═══ Material supplied
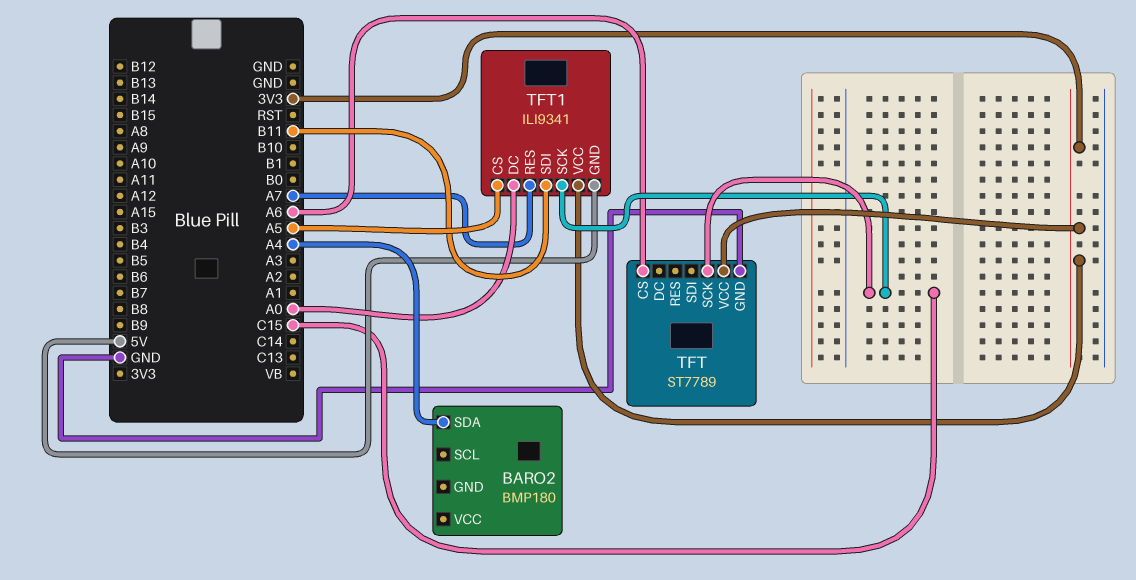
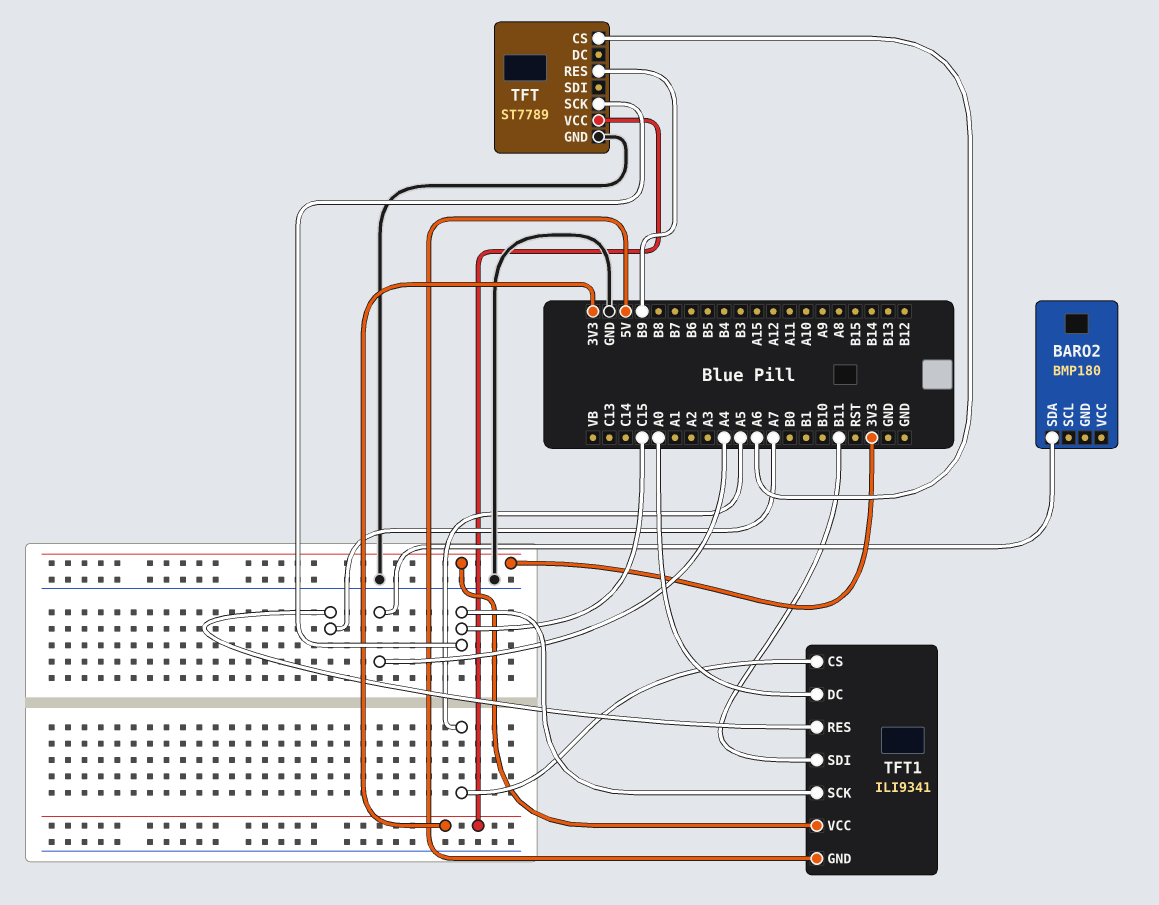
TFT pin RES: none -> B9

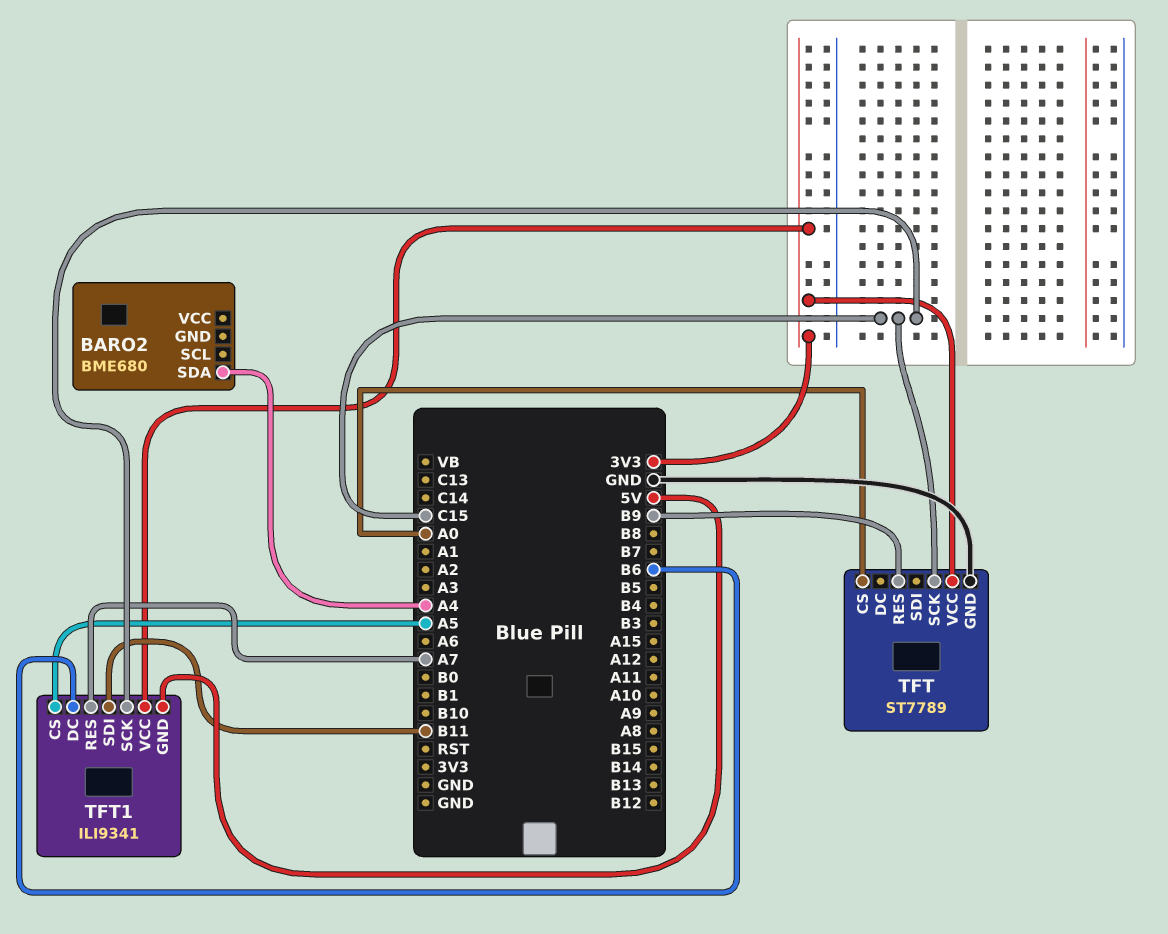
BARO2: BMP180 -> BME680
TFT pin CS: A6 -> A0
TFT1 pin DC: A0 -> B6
══════
═══ Material supplied
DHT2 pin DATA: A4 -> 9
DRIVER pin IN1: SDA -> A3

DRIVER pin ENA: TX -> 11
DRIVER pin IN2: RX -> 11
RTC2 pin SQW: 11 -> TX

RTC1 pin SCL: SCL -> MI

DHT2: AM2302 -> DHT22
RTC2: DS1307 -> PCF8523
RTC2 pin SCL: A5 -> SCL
══════
### Prompt
Copy word for word the lines of the records above from the one with "TFT pin RES: none -> B9" up to and including the one with "TFT1 pin DC: A0 -> B6". Skip the pictures.

### Answer below
TFT pin RES: none -> B9

BARO2: BMP180 -> BME680
TFT pin CS: A6 -> A0
TFT1 pin DC: A0 -> B6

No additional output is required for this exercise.